_Material for this task_
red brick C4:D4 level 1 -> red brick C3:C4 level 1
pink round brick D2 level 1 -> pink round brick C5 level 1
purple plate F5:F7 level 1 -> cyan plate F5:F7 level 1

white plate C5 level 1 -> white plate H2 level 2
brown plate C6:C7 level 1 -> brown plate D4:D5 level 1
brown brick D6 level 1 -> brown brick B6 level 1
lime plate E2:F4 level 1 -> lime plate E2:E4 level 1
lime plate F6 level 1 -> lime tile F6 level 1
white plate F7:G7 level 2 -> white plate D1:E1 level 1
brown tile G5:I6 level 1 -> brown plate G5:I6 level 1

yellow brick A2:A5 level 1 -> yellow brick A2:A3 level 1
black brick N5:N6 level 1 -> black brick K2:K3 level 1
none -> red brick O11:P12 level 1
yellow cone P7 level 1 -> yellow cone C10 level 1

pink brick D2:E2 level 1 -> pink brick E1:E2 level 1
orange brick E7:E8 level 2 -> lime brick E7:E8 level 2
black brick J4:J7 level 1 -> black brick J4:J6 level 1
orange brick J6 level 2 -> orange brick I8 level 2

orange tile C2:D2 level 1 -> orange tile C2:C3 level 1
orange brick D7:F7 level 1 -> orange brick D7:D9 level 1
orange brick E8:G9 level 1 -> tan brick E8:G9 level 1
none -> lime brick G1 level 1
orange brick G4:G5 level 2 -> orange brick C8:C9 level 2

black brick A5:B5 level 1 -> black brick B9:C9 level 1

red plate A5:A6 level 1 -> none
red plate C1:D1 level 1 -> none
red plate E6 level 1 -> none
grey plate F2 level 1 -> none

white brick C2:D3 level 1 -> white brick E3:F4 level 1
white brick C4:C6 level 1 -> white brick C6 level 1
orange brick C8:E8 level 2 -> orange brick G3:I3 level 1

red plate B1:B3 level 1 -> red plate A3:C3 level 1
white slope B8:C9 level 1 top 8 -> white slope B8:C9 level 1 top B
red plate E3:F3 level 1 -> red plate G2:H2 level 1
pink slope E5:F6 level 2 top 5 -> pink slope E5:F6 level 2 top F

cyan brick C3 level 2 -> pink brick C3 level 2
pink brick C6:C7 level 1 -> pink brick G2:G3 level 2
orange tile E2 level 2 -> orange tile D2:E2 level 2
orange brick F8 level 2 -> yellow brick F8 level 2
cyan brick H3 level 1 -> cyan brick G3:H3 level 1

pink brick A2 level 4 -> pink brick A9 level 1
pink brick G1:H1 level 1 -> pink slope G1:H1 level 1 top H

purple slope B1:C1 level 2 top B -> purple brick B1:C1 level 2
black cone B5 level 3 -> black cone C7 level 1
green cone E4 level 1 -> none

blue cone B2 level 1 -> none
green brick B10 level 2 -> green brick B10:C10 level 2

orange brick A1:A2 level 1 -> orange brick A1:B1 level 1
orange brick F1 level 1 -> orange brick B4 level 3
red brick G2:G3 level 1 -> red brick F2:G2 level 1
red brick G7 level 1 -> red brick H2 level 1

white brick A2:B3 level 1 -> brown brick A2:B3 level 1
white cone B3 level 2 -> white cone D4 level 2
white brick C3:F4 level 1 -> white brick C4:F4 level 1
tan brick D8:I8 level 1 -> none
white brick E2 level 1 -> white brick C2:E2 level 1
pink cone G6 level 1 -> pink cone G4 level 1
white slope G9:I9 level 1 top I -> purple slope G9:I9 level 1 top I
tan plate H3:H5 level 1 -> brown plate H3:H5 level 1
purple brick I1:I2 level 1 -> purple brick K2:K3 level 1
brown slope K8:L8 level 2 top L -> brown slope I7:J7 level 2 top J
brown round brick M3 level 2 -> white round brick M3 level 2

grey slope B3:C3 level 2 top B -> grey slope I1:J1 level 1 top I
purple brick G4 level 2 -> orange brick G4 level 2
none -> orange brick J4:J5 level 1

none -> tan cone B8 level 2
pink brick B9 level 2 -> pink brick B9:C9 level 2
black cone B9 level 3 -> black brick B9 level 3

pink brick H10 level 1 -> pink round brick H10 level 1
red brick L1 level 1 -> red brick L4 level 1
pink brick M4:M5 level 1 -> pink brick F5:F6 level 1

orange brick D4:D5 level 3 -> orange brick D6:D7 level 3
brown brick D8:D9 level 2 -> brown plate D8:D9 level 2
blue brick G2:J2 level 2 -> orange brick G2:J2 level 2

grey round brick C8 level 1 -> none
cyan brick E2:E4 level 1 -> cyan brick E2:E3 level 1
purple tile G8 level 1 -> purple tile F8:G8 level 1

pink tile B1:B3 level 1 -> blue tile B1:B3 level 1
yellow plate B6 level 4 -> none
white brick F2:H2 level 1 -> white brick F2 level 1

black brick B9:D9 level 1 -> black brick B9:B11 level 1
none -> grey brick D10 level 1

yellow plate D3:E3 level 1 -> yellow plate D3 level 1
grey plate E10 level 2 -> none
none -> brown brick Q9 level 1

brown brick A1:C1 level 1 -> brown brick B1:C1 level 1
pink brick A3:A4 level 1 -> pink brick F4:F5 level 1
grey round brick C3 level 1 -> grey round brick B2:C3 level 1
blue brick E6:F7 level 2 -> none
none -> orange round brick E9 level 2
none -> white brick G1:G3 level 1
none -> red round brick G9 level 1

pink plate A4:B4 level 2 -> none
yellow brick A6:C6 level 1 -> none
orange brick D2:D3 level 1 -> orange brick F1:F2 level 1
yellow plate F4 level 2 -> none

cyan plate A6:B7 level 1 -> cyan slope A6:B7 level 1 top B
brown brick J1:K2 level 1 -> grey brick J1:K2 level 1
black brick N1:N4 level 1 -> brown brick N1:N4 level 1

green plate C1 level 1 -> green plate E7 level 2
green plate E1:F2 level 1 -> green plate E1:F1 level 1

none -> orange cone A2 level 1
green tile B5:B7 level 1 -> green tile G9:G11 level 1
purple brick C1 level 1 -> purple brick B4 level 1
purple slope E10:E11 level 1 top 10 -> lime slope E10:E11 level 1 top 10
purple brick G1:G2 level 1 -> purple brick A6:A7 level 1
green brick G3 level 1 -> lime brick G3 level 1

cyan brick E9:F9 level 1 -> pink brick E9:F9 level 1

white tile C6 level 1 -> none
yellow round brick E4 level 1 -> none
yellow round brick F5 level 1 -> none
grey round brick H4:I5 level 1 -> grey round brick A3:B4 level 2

_Instructions to follow_
The expected output is every line from the material above where "cone" can be found.

_Response_
yellow cone P7 level 1 -> yellow cone C10 level 1
black cone B5 level 3 -> black cone C7 level 1
green cone E4 level 1 -> none
blue cone B2 level 1 -> none
white cone B3 level 2 -> white cone D4 level 2
pink cone G6 level 1 -> pink cone G4 level 1
none -> tan cone B8 level 2
black cone B9 level 3 -> black brick B9 level 3
none -> orange cone A2 level 1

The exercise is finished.